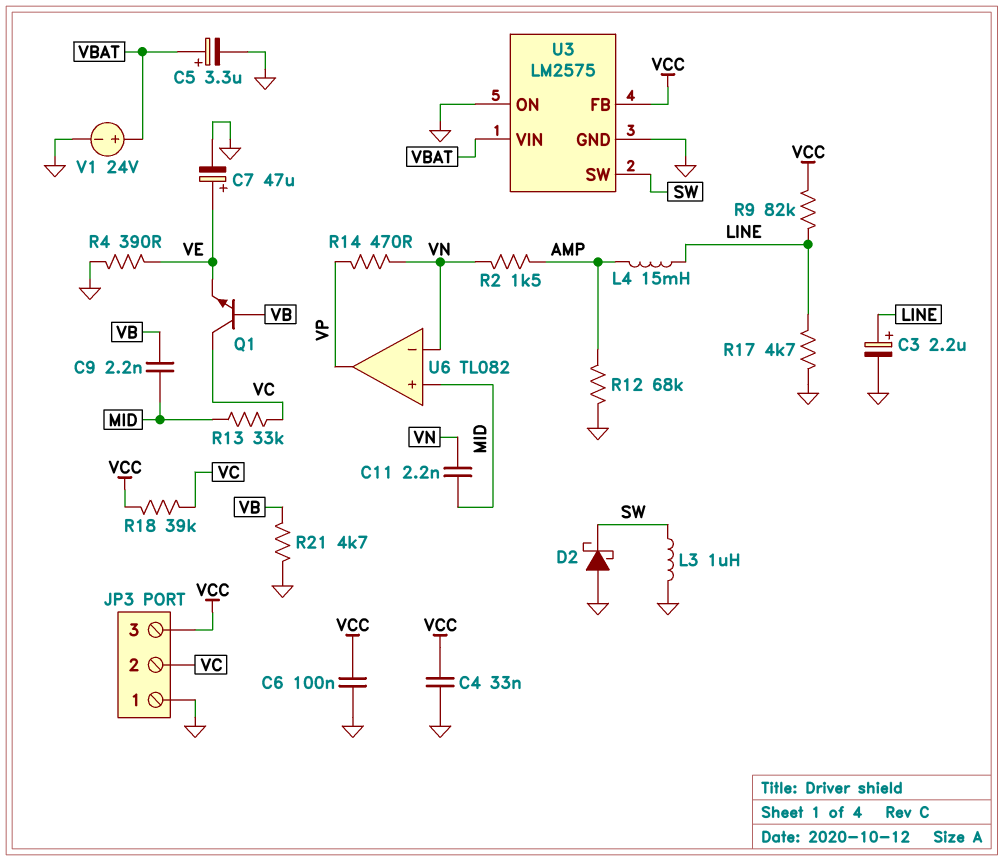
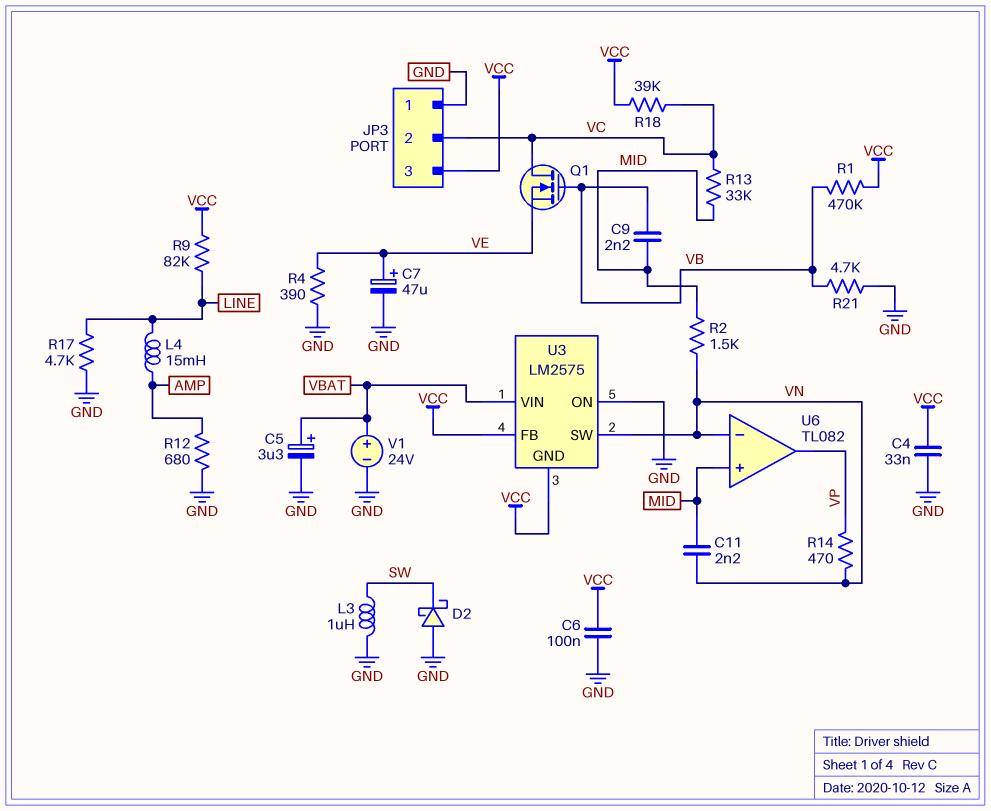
C3: 2.2uF (plus LINE, minus GND) -> none
Q1: NPN (B VB, C VC, E VE) -> NMOS (G VB, D VC, S VE)
R1: none -> 470k (VB, VCC)
R2: 1.5k (AMP, VN) -> 1.5k (MID, VN)
R12: 68k (AMP, GND) -> 680 (AMP, GND)
U3 pin GND: GND -> VCC
U3 pin SW: SW -> VN

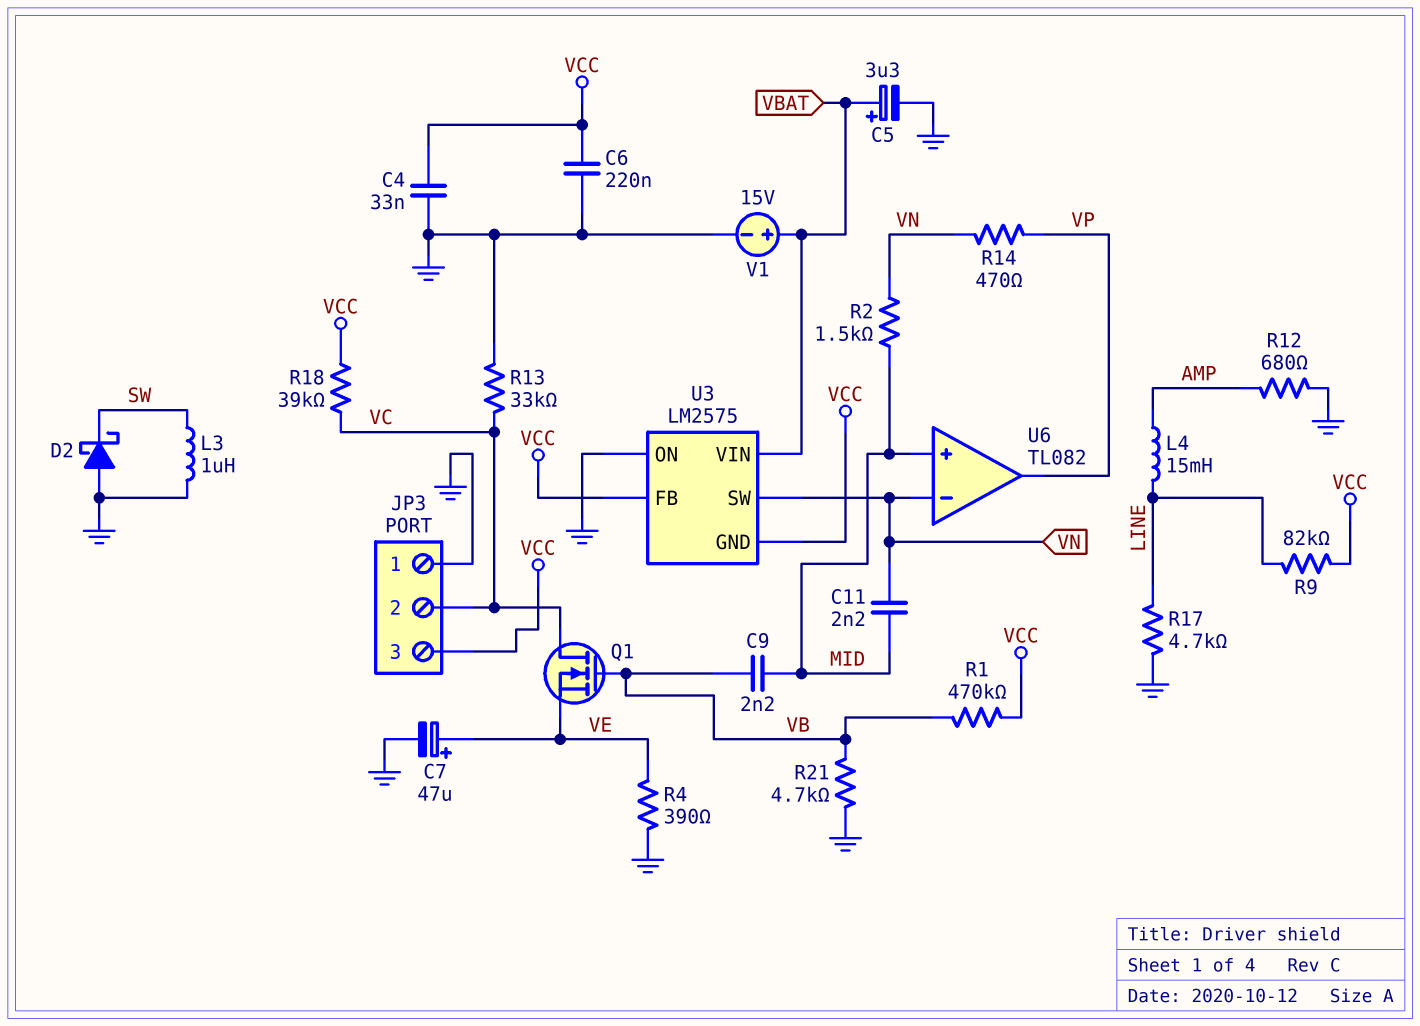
C6: 100nF (GND, VCC) -> 220nF (GND, VCC)
R13: 33k (MID, VC) -> 33k (GND, VC)
V1: 24V (plus VBAT, minus GND) -> 15V (plus VBAT, minus GND)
####
§ Instructions to follow: Working from the line containing "Q1: NPN (B VB, C" to the last line of the data, retype every line exactly, both ends included, and leave out all pictures.

§ Result:
Q1: NPN (B VB, C VC, E VE) -> NMOS (G VB, D VC, S VE)
R1: none -> 470k (VB, VCC)
R2: 1.5k (AMP, VN) -> 1.5k (MID, VN)
R12: 68k (AMP, GND) -> 680 (AMP, GND)
U3 pin GND: GND -> VCC
U3 pin SW: SW -> VN

C6: 100nF (GND, VCC) -> 220nF (GND, VCC)
R13: 33k (MID, VC) -> 33k (GND, VC)
V1: 24V (plus VBAT, minus GND) -> 15V (plus VBAT, minus GND)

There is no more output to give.